What to produce:
Copy out exactly the lines from the one containing "purple teddy bear [268,267,314,331]" through the end of the records, and no pictures.

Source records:

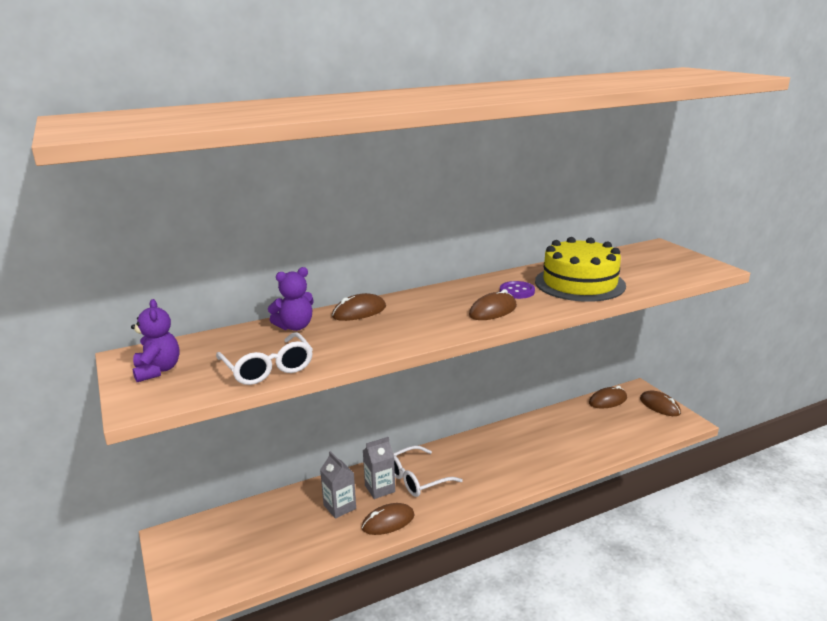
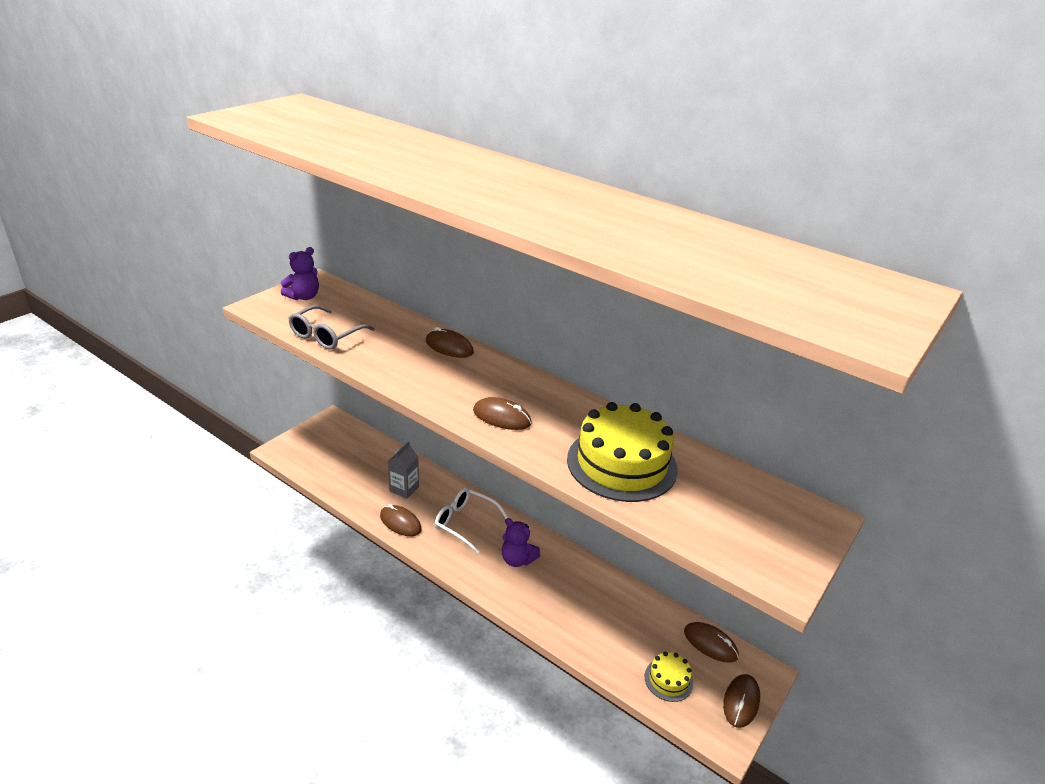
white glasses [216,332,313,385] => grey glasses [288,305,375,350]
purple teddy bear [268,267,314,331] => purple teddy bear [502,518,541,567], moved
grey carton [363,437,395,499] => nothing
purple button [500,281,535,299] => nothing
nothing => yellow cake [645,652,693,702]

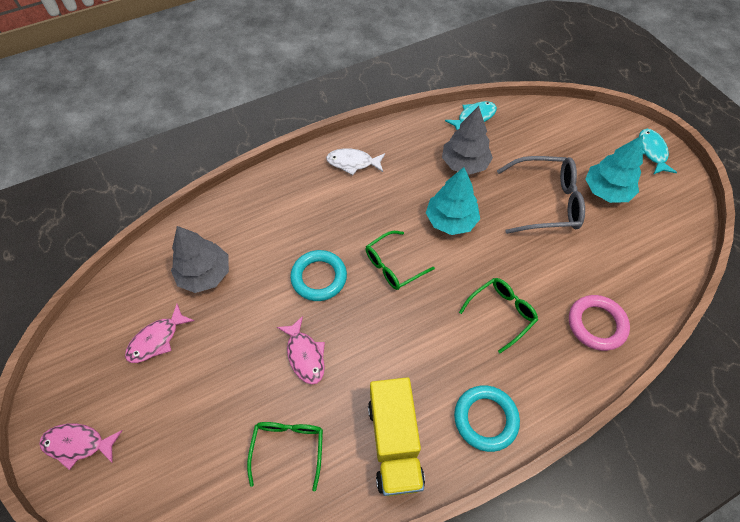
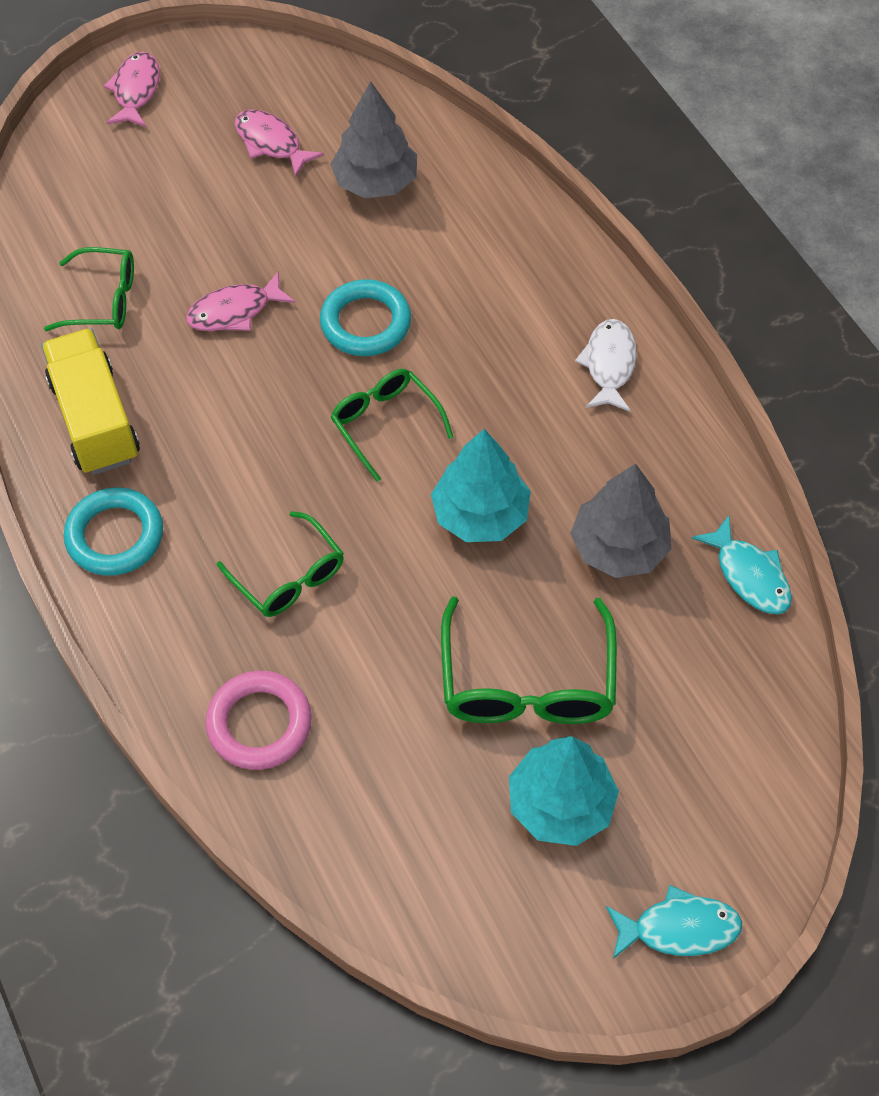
yellow truck [368,377,425,496] => yellow truck [41,328,140,475], 75 degrees clockwise
grey glasses [497,156,585,234] => green glasses [441,597,617,724]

Result for this task:
purple teddy bear [268,267,314,331] => purple teddy bear [502,518,541,567], moved
grey carton [363,437,395,499] => nothing
purple button [500,281,535,299] => nothing
nothing => yellow cake [645,652,693,702]

yellow truck [368,377,425,496] => yellow truck [41,328,140,475], 75 degrees clockwise
grey glasses [497,156,585,234] => green glasses [441,597,617,724]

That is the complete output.